Extract every line of the material below that contains the word "kern" and copy each of those lines in full.

>> Start

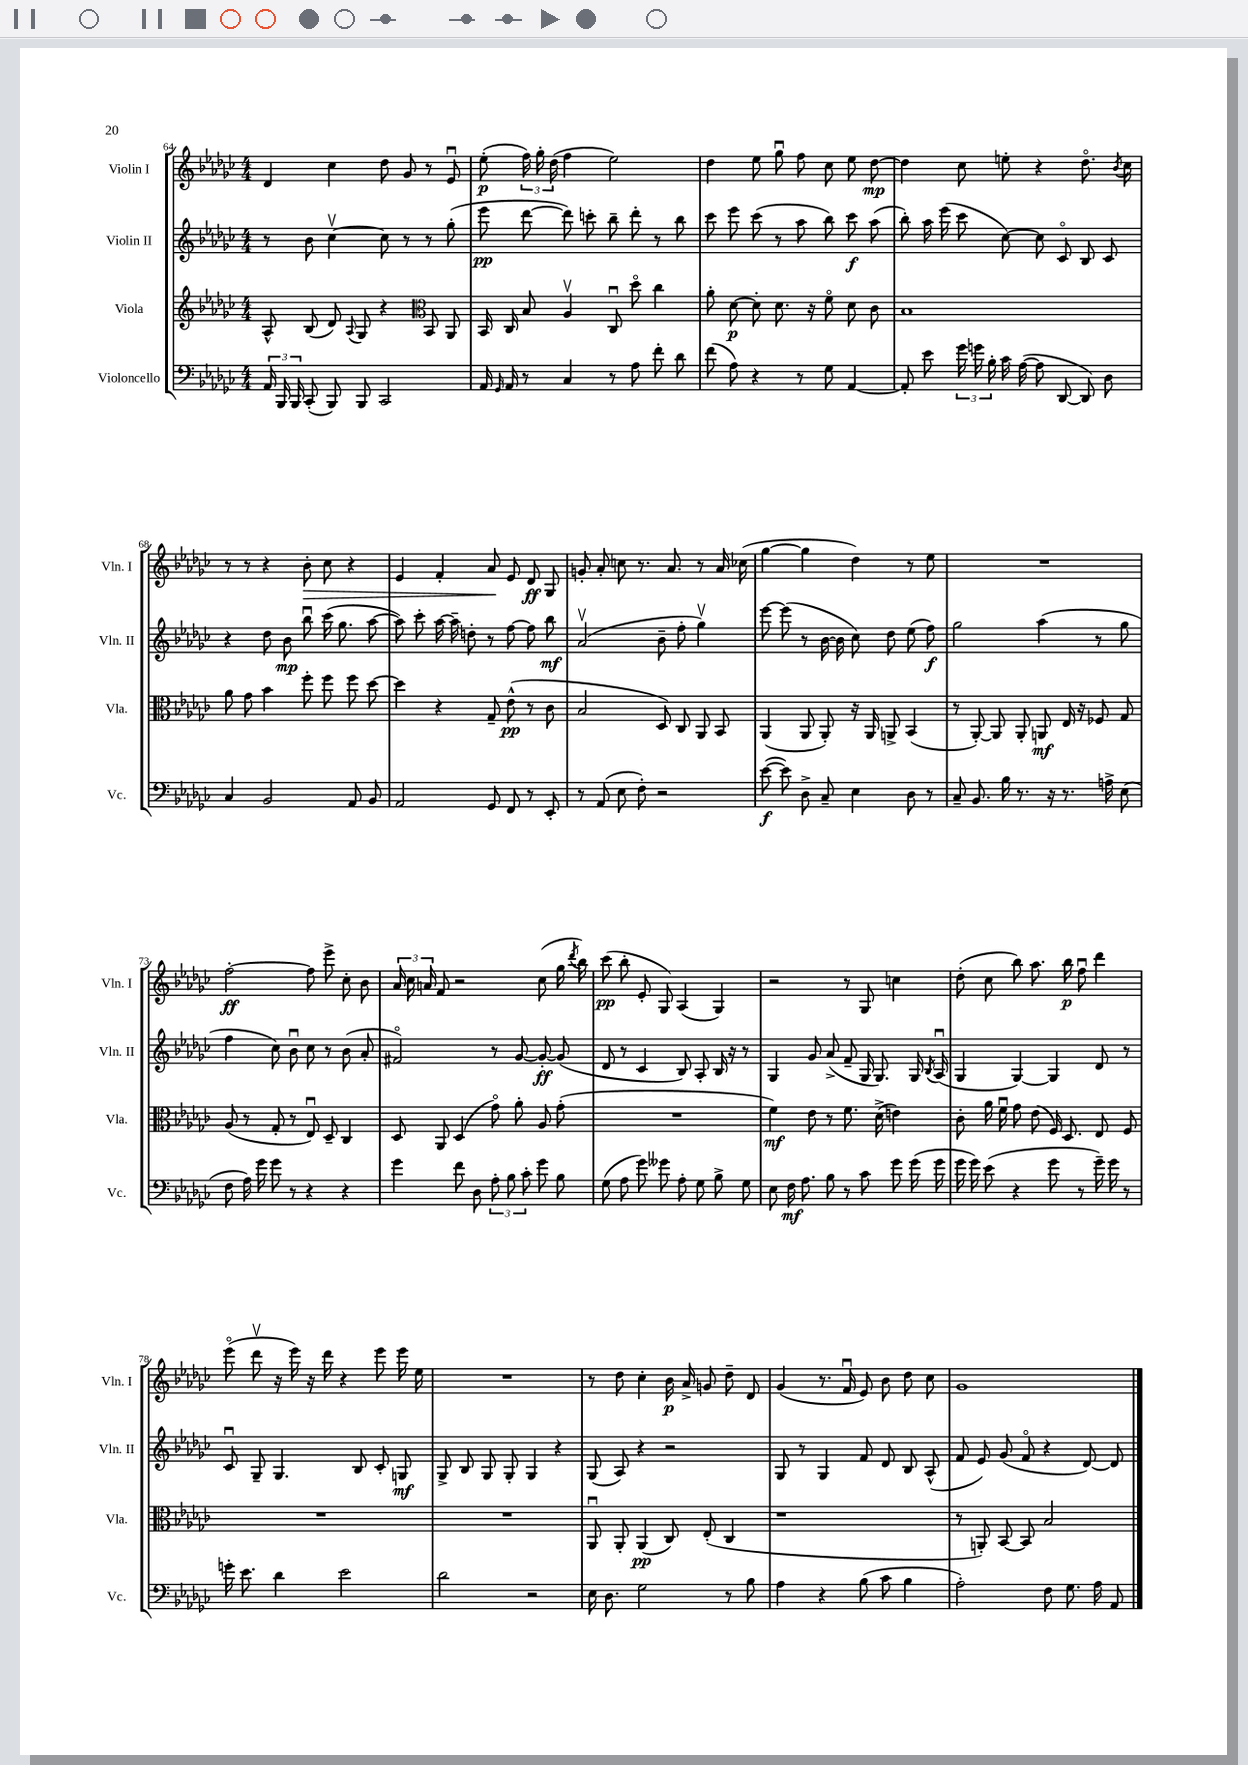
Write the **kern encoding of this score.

**kern	**dynam	**kern	**dynam	**kern	**dynam	**kern	**dynam
*part4	*part4	*part3	*part3	*part2	*part2	*part1	*part1
*staff4	*staff4	*staff3	*staff3	*staff2	*staff2	*staff1	*staff1
*I"Violoncello	*	*I"Viola	*	*I"Violin II	*	*I"Violin I	*
*I'Vc.	*	*I'Vla.	*	*I'Vln. II	*	*I'Vln. I	*
*clefF4	*	*clefG2	*	*clefG2	*	*clefG2	*
*k[b-e-a-d-g-c-]	*	*k[b-e-a-d-g-c-]	*	*k[b-e-a-d-g-c-]	*	*k[b-e-a-d-g-c-]	*
*M4/4	*	*M4/4	*	*M4/4	*	*M4/4	*
=64	=64	=64	=64	=64	=64	=64	=64
24AA-/	.	8A-^^/	.	8r	.	4d-/	.
24BBB-/	.	.	.	.	.	.	.
24BBB-/	.	.	.	.	.	.	.
(8CC-'/	.	(8B-/	.	8b-\	.	.	.
8BBB-/)	.	8d-/)	.	[4cc-v\	.	4cc-\	.
.	.	8qqA-/	.	.	.	.	.
8BBB-/	.	8G-/	.	.	.	.	.
2CC-/	.	4r	.	8cc-\]	.	8dd-\	.
.	.	.	.	8r	.	8g-/	.
*	*	*clefC3	*	*	*	*	*
.	.	8BB-/	.	8r	.	8r	.
.	.	8AA-/	.	(8gg-'\	.	8e-u/	.
=65	=65	=65	=65	=65	=65	=65	=65
16AA-/	.	16BB-/	.	8eee-\	pp	(8ee-'\	p
16qqGG-/	.	.	.	.	.	.	.
16AA-/	.	16C-/	.	.	.	.	.
8r	.	8B-/	.	[8ddd-\	.	24ff\)	.
.	.	.	.	.	.	24gg-'\	.
.	.	.	.	.	.	(24dd-\	.
4C-/	.	4A-v/	.	8ddd-\])	.	4ff\	.
.	.	.	.	8cccn'\	.	.	.
8r	.	8C-u/	.	8bb-~\	.	2ee-\)	.
8A-\	.	8dd-\	.	8ddd-'\	.	.	.
8f'\	.	4cc-\	.	8r	.	.	.
8d-\	.	.	.	8bb-\	.	.	.
=66	=66	=66	=66	=66	=66	=66	=66
(8f\	.	8a-'\	.	8ccc-\	.	4dd-\	.
8A-\)	.	[8d-\	p	8eee-\	.	.	.
4r	.	8d-'\]	.	(8ccc-\	.	8ee-\	.
.	.	8.d-\	.	8r	.	8gg-u\	.
8r	.	.	.	8aa-\	.	8ff\	.
.	.	16r	.	.	.	.	.
8G-\	.	8f\	.	8bb-\)	.	8cc-\	.
[4AA-/	.	8d-\	.	8ccc-\	f	8ee-\	.
.	.	8c-\	.	(8aa-\	.	[8dd-\	mp
=67	=67	=67	=67	=67	=67	=67	=67
8AA-'/]	.	1B-	.	8bb-'\)	.	4dd-\]	.
8e-\	.	.	.	16aa-\	.	.	.
.	.	.	.	(16eee-\	.	.	.
24g-\	.	.	.	8ccc-\	.	8cc-\	.
24gn\	.	.	.	.	.	.	.
24B-'\	.	.	.	.	.	.	.
16c-\	.	.	.	[8cc-\)	.	8een'\	.
([16A-\	.	.	.	.	.	.	.
8A-\]	.	.	.	8cc-\]	.	4r	.
[8DD-/	.	.	.	8c-/	.	.	.
8DD-/])	.	.	.	8B-/	.	8.dd-\	.
8D-\	.	.	.	8c-/	.	.	.
.	.	.	.	.	.	8qb-/	.
.	.	.	.	.	.	16cc-\	.
!!LO:LB:g=z
=68	=68	=68	=68	=68	=68	=68	=68
4C-/	.	8a-\	.	4r	.	8r	.
.	.	8g-\	.	.	.	8r	.
2BB-/	.	4b-\	.	8dd-\	.	4r	.
.	.	.	.	8b-\	mp	.	.
!	!	!	!	!	!	!	!LO:HP:b
.	.	8ff'\	.	8bb-u\	.	8b-'\	>
.	.	8ff\	.	(16ccc-\	.	8cc-\	.
.	.	.	.	8.gg-\	.	.	.
8AA-/	.	8ff\	.	.	.	4r	.
8BB-/	.	[8dd-\	.	[8aa-\	.	.	.
=69	=69	=69	=69	=69	=69	=69	=69
2AA-/	.	4dd-\]	.	8aa-\])	.	4e-/	.
.	.	.	.	8ccc-'\	.	.	.
.	.	4r	.	[16aa-\	.	4f'/	.
.	.	.	.	16aa-~\]	.	.	.
.	.	.	.	8ddn'\	.	.	.
8GG-/	.	8G-~/	.	8r	.	8a-/	.
8FF/	.	(8e-^^\	pp	[8ff\	.	8e-/	]
8r	.	8r	.	8ff\]	.	8d-/	ff
8EE-'/	.	8c-\	.	8bb-\	mf	8G-/	.
=70	=70	=70	=70	=70	=70	=70	=70
8r	.	2B-/	.	(2a-v/	.	8gn'/	.
(8AA-/	.	.	.	.	.	8a-'/	.
8E-\	.	.	.	.	.	8ccn\	.
8F'\)	.	.	.	.	.	8.r	.
2r	.	8D-/)	.	8b-~\	.	.	.
.	.	.	.	.	.	8.a-/	.
.	.	8C-/	.	8ff'\	.	.	.
.	.	8AA-/	.	4gg-v\)	.	8r	.
.	.	8BB-/	.	.	.	16a-/	.
.	.	.	.	.	.	(16cc-X\	.
=71	=71	=71	=71	=71	=71	=71	=71
([8e-\	f	(4AA-/	.	[8eee-\	.	[4gg-\	.
8e-\])	.	.	.	(8eee-\]	.	.	.
8D-^\	.	8AA-/	.	8r	.	4gg-\]	.
8C-~/	.	8AA-'/)	.	[16b-\	.	.	.
.	.	.	.	16b-\]	.	.	.
4E-\	.	16r	.	8cc-\)	.	4dd-\)	.
.	.	16AA-/	.	.	.	.	.
.	.	8AAn^/	.	8dd-\	.	.	.
8D-\	.	(4BB-/	.	(8ee-\	.	8r	.
8r	.	.	.	8ff\)	f	8ee-\	.
=72	=72	=72	=72	=72	=72	=72	=72
8C-~/	.	8r	.	2gg-\	.	1r	.
8.BB-/	.	[8AA-'/)	.	.	.	.	.
.	.	8AA-/]	.	.	.	.	.
16B-\	.	.	.	.	.	.	.
8.r	.	8AA-'/	.	.	.	.	.
.	.	8AAn/	mf	(4aa-\	.	.	.
16r	.	.	.	.	.	.	.
8.r	.	16E-/	.	.	.	.	.
.	.	16r	.	.	.	.	.
.	.	8F-X/	.	8r	.	.	.
16An^\	.	.	.	.	.	.	.
(8E-\	.	8G-/	.	8gg-\	.	.	.
!!LO:LB:g=z
=73	=73	=73	=73	=73	=73	=73	=73
8F\	.	(8A-/	.	4ff\	.	[2ff'\	ff
16A-\)	.	8r	.	.	.	.	.
16g-\	.	.	.	.	.	.	.
8g-\	.	8G-'/	.	8cc-\)	.	.	.
8r	.	8r	.	8b-u\	.	.	.
4r	.	8E-u/)	.	8cc-\	.	8ff\]	.
.	.	8D-~/	.	8r	.	8eee-^\	.
4r	.	4C-/	.	(8b-\	.	8cc-'\	.
.	.	.	.	8a-'/	.	8b-\	.
=74	=74	=74	=74	=74	=74	=74	=74
4g-\	.	8D-/	.	2f#X/)	.	24a-/	.
.	.	.	.	.	.	24cc-\	.
.	.	.	.	.	.	24an/	.
.	.	8AA-/	.	.	.	8f/	.
8f\	.	(4D-/	.	.	.	2r	.
8D-\	.	.	.	.	.	.	.
12A-'\	.	8g-\)	.	8r	.	.	.
12B-\	.	.	.	.	.	.	.
.	.	8a-'\	.	[8g-/	.	.	.
12c-'\	.	.	.	.	.	.	.
8g-\	.	8A-/	.	8g-'/_	ff	(8cc-\	.
8B-\	.	(8g-'\	.	(8g-/]	.	16gg-\	.
.	.	.	.	.	.	8qddd-/	.
.	.	.	.	.	.	16bb-\)	.
=75	=75	=75	=75	=75	=75	=75	=75
(8G-\	.	1r	.	8d-/	.	(8ccc-\	pp
8A-\	.	.	.	8r	.	8bb-'\	.
8g-\)	.	.	.	4c-/	.	8e-'/	.
8g--X\	.	.	.	.	.	8G-/)	.
8A-'\	.	.	.	8B-/)	.	(4A-/	.
8G-\	.	.	.	8A-'/	.	.	.
8B-^\	.	.	.	16B-/	.	4G-/)	.
.	.	.	.	16r	.	.	.
8G-\	.	.	.	8r	.	.	.
=76	=76	=76	=76	=76	=76	=76	=76
8E-\	.	4f\)	mf	4G-/	.	2r	.
16F\	mf	.	.	.	.	.	.
8.A-\	.	.	.	.	.	.	.
.	.	8e-\	.	8g-/	.	.	.
8B-\	.	8r	.	(8a-^/	.	.	.
8r	.	8.f\	.	8f~/	.	8r	.
8c-\	.	.	.	16G-/	.	8G-/	.
.	.	(16d-^\	.	8.G-/)	.	.	.
8g-\	.	4en\)	.	.	.	4ccn\	.
(16g-\	.	.	.	16G-/	.	.	.
.	.	.	.	8qB-/	.	.	.
16g-\	.	.	.	(16A-u/	.	.	.
=77	=77	=77	=77	=77	=77	=77	=77
16g-\	.	8c-'\	.	4G-/	.	(8dd-'\	.
16g-\)	.	.	.	.	.	.	.
(8e-\	.	16a-\	.	.	.	8cc-\	.
.	.	16fu\	.	.	.	.	.
4r	.	8g-\	.	[4G-/)	.	8bb-\)	.
.	.	(8e-\	.	.	.	8.aa-\	.
8g-\	.	16F/)	.	4G-/]	.	.	.
.	.	8.D-/	.	.	.	16bb-\	p
8r	.	.	.	.	.	8ffu\	.
16g-~\)	.	8E-/	.	8d-/	.	4ddd-\	.
16g-\	.	.	.	.	.	.	.
8r	.	8F/	.	8r	.	.	.
!!LO:LB:g=z
=78	=78	=78	=78	=78	=78	=78	=78
16gn'\	.	1r	.	8c-u/	.	(8eee-\	.
8.e-\	.	.	.	.	.	.	.
.	.	.	.	8G-~/	.	8ddd-v\	.
4d-\	.	.	.	4.G-/	.	16r	.
.	.	.	.	.	.	16eee-\)	.
.	.	.	.	.	.	16r	.
.	.	.	.	.	.	16ddd-\	.
2e-\	.	.	.	.	.	4r	.
.	.	.	.	8B-/	.	.	.
.	.	.	.	8c-'/	.	8eee-\	.
.	.	.	.	8Gn/	mf	16eee-\	.
.	.	.	.	.	.	16ee-\	.
=79	=79	=79	=79	=79	=79	=79	=79
2d-\	.	1r	.	8G-^/	.	1r	.
.	.	.	.	8B-/	.	.	.
.	.	.	.	8G-/	.	.	.
.	.	.	.	8G-'/	.	.	.
2r	.	.	.	4G-/	.	.	.
.	.	.	.	4r	.	.	.
=80	=80	=80	=80	=80	=80	=80	=80
16E-\	.	8AA-u/	.	(8G-/	.	8r	.
8.D-\	.	.	.	.	.	.	.
.	.	8AA-'/	.	8A-/)	.	8dd-\	.
2G-\	.	(4AA-/	pp	4r	.	4cc-'\	.
.	.	8C-/)	.	2r	.	16b-\	p
.	.	.	.	.	.	16a-^/	.
.	.	(8E-'/	.	.	.	8gn/	.
8r	.	4C-/	.	.	.	8dd-~\	.
8B-\	.	.	.	.	.	8d-/	.
=81	=81	=81	=81	=81	=81	=81	=81
4A-\	.	1r	.	8G-/	.	(4g-/	.
.	.	.	.	8r	.	.	.
4r	.	.	.	4G-/	.	8.r	.
.	.	.	.	.	.	16fu/	.
(8B-\	.	.	.	8f/	.	8e-/)	.
8c-\	.	.	.	8d-/	.	8b-\	.
4B-\	.	.	.	8B-/	.	8dd-\	.
.	.	.	.	(8A-^^/	.	8cc-\	.
=82	=82	=82	=82	=82	=82	=82	=82
2A-'\)	.	8r	.	8f/	.	1g-	.
.	.	8AAn'/)	.	8e-/)	.	.	.
.	.	[8BB-/	.	(8g-/	.	.	.
.	.	8BB-/]	.	8f/	.	.	.
8F\	.	2B-/	.	4r	.	.	.
8.G-\	.	.	.	.	.	.	.
.	.	.	.	[8d-/)	.	.	.
16A-\	.	.	.	.	.	.	.
8AA-/	.	.	.	8d-/]	.	.	.
==	==	==	==	==	==	==	==
*-	*-	*-	*-	*-	*-	*-	*-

>> End

* [Exercise output]
Write the **kern encoding of this score.
**kern	**dynam	**kern	**dynam	**kern	**dynam	**kern	**dynam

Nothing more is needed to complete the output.